EXERCISE DETAILS
Pictures do not belong in the copy; retype the records below exactly.

BEGIN

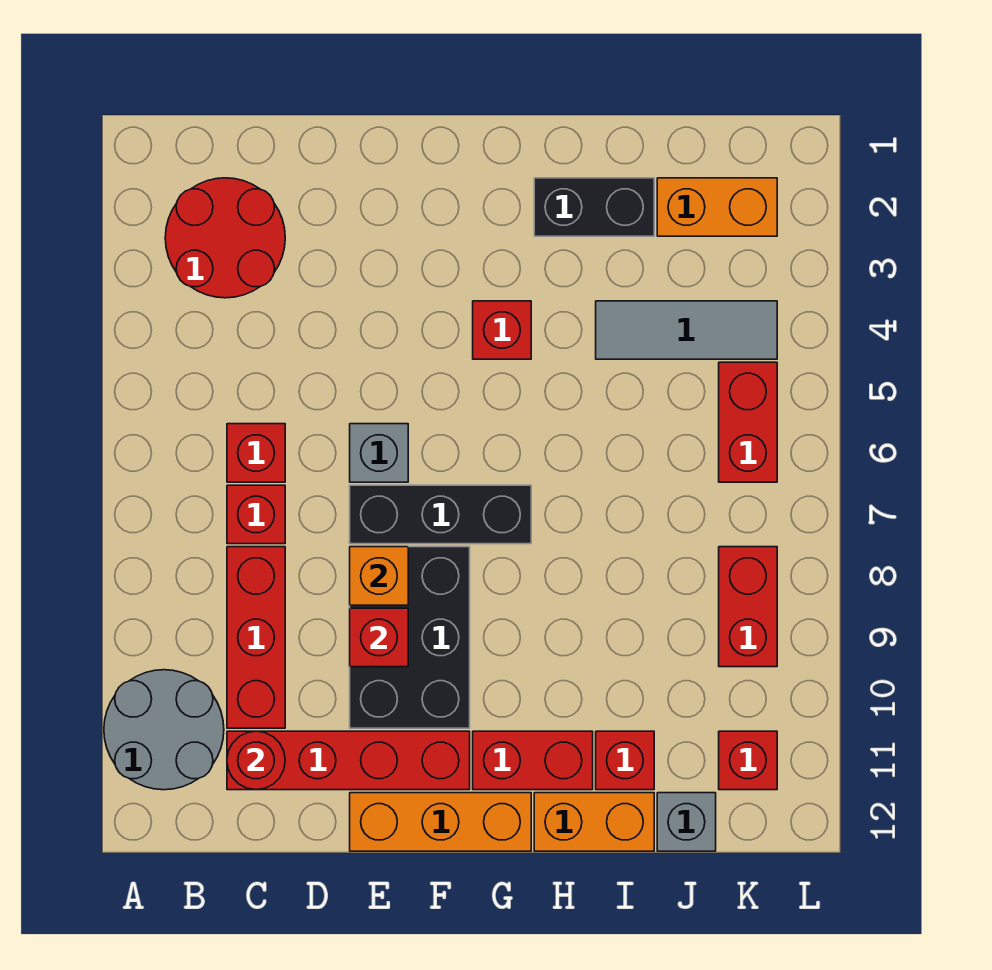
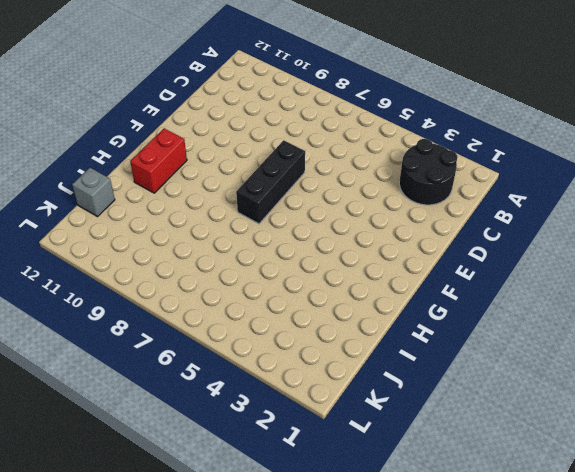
black round brick B2:C3 level 1 -> red round brick B2:C3 level 1
none -> grey round brick A10:B11 level 1
none -> red brick C6 level 1
none -> red brick C7 level 1

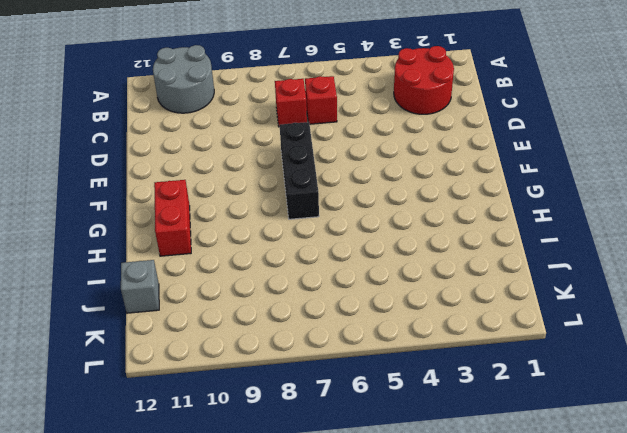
none -> red brick C8:C10 level 1
none -> red brick C11:F11 level 1
none -> grey brick E6 level 1

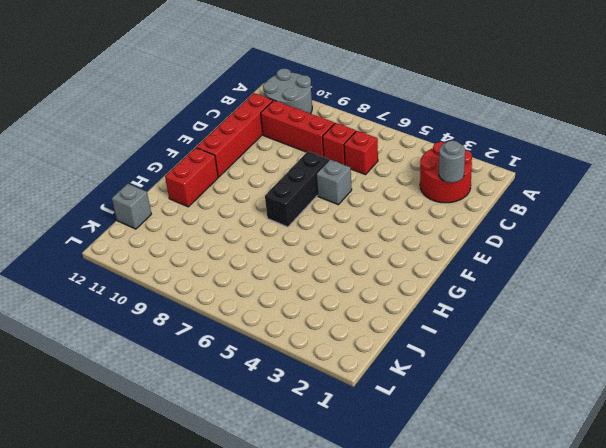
grey round brick C2 level 2 -> none
none -> black brick E8:F10 level 1
none -> orange brick E12:G12 level 1
none -> red brick G4 level 1

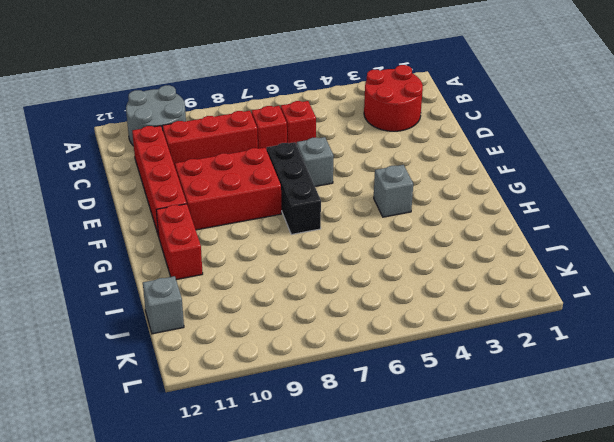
red brick E8:F10 level 1 -> black brick E8:F10 level 1
grey brick G4 level 1 -> red brick G4 level 1
none -> orange brick E12:G12 level 1
none -> black brick H2:I2 level 1
none -> orange brick H12:I12 level 1

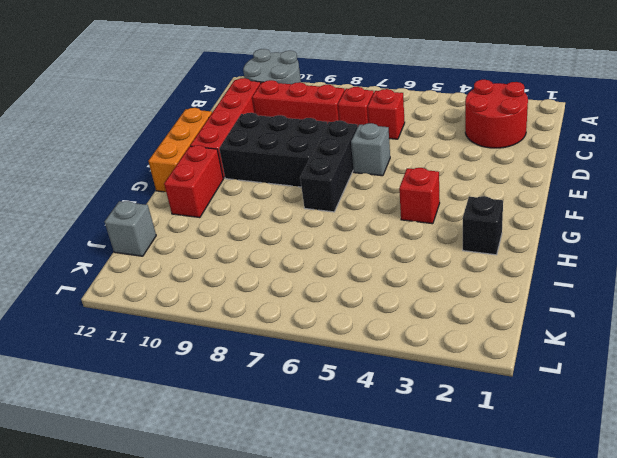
black brick H2 level 1 -> black brick H2:I2 level 1
none -> orange brick H12:I12 level 1
none -> grey tile I4:K4 level 1
none -> red brick I11 level 1

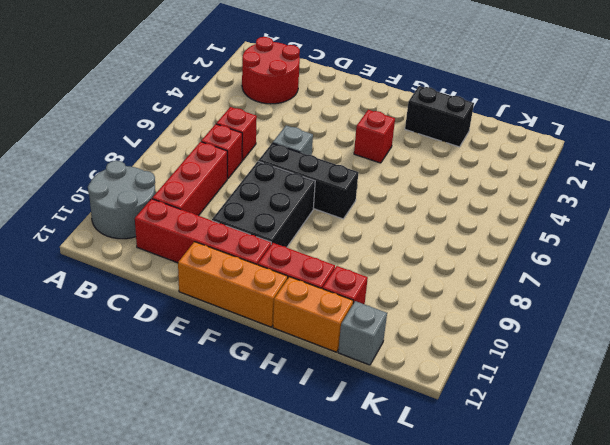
none -> grey tile I4:K4 level 1
none -> orange brick J2:K2 level 1
none -> red brick K5:K6 level 1

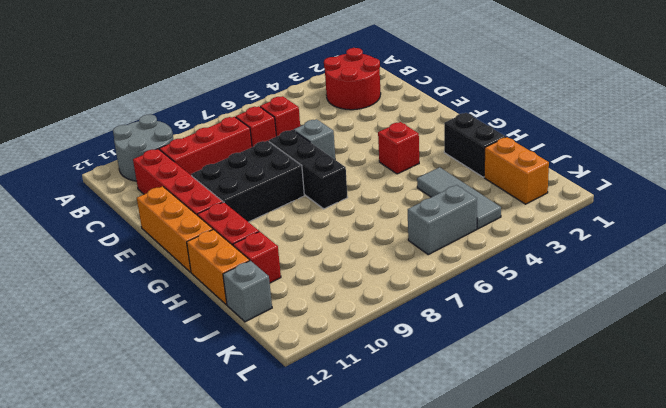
grey brick K5:K6 level 1 -> red brick K5:K6 level 1
none -> red brick K8:K9 level 1
none -> red brick K11 level 1
none -> red round brick C11 level 2

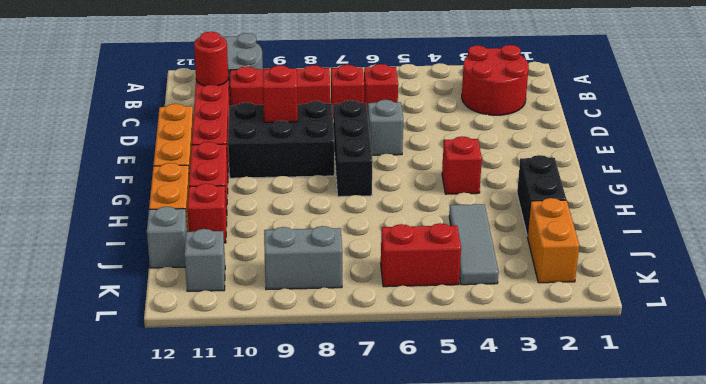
grey brick K8:K9 level 1 -> red brick K8:K9 level 1
grey brick K11 level 1 -> red brick K11 level 1
none -> orange brick E8 level 2

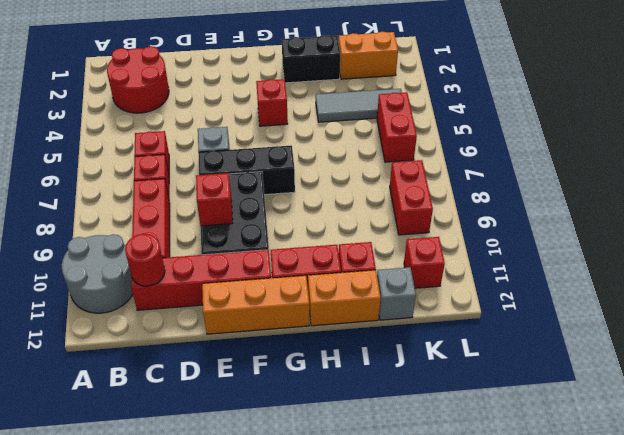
none -> orange brick E8 level 2

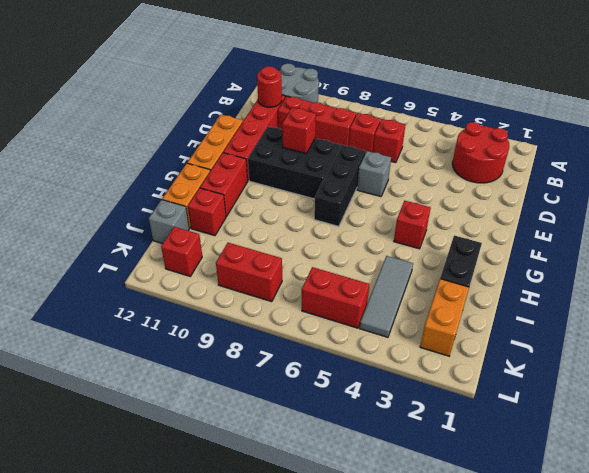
none -> orange brick E8 level 2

END

RESPONSE BELOW
black round brick B2:C3 level 1 -> red round brick B2:C3 level 1
none -> grey round brick A10:B11 level 1
none -> red brick C6 level 1
none -> red brick C7 level 1

none -> red brick C8:C10 level 1
none -> red brick C11:F11 level 1
none -> grey brick E6 level 1

grey round brick C2 level 2 -> none
none -> black brick E8:F10 level 1
none -> orange brick E12:G12 level 1
none -> red brick G4 level 1

red brick E8:F10 level 1 -> black brick E8:F10 level 1
grey brick G4 level 1 -> red brick G4 level 1
none -> orange brick E12:G12 level 1
none -> black brick H2:I2 level 1
none -> orange brick H12:I12 level 1

black brick H2 level 1 -> black brick H2:I2 level 1
none -> orange brick H12:I12 level 1
none -> grey tile I4:K4 level 1
none -> red brick I11 level 1

none -> grey tile I4:K4 level 1
none -> orange brick J2:K2 level 1
none -> red brick K5:K6 level 1

grey brick K5:K6 level 1 -> red brick K5:K6 level 1
none -> red brick K8:K9 level 1
none -> red brick K11 level 1
none -> red round brick C11 level 2

grey brick K8:K9 level 1 -> red brick K8:K9 level 1
grey brick K11 level 1 -> red brick K11 level 1
none -> orange brick E8 level 2

none -> orange brick E8 level 2

none -> orange brick E8 level 2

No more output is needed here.